Return the lines below exactly, starting with the line that contains "R12: 1k (CLK, LED) -> 1k (LED, VCC)" and stopping after the last line.

Start of Block

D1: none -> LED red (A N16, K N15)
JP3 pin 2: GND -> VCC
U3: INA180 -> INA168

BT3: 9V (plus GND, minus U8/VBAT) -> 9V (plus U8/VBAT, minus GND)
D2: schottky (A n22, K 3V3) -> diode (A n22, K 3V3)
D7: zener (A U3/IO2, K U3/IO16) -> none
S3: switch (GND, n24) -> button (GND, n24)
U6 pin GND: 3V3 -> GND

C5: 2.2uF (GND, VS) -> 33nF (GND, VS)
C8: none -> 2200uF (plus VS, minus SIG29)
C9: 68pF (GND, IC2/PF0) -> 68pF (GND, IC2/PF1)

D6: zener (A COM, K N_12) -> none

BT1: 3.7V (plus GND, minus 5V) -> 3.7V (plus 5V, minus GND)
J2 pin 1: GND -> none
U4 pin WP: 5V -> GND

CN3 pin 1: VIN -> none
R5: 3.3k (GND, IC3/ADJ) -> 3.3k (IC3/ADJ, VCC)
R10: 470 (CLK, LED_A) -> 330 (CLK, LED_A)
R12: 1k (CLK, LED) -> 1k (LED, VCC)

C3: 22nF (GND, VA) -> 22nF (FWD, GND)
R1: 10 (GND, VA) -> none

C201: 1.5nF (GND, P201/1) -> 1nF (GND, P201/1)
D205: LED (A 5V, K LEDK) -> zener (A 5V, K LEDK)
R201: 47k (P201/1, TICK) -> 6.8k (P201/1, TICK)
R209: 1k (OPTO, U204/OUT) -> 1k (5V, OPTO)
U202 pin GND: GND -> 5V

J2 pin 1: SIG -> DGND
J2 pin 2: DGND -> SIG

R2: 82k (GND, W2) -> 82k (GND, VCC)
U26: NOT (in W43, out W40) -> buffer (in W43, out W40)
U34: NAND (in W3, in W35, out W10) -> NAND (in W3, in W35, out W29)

End of Block

TASK ANSWER:
R12: 1k (CLK, LED) -> 1k (LED, VCC)

C3: 22nF (GND, VA) -> 22nF (FWD, GND)
R1: 10 (GND, VA) -> none

C201: 1.5nF (GND, P201/1) -> 1nF (GND, P201/1)
D205: LED (A 5V, K LEDK) -> zener (A 5V, K LEDK)
R201: 47k (P201/1, TICK) -> 6.8k (P201/1, TICK)
R209: 1k (OPTO, U204/OUT) -> 1k (5V, OPTO)
U202 pin GND: GND -> 5V

J2 pin 1: SIG -> DGND
J2 pin 2: DGND -> SIG

R2: 82k (GND, W2) -> 82k (GND, VCC)
U26: NOT (in W43, out W40) -> buffer (in W43, out W40)
U34: NAND (in W3, in W35, out W10) -> NAND (in W3, in W35, out W29)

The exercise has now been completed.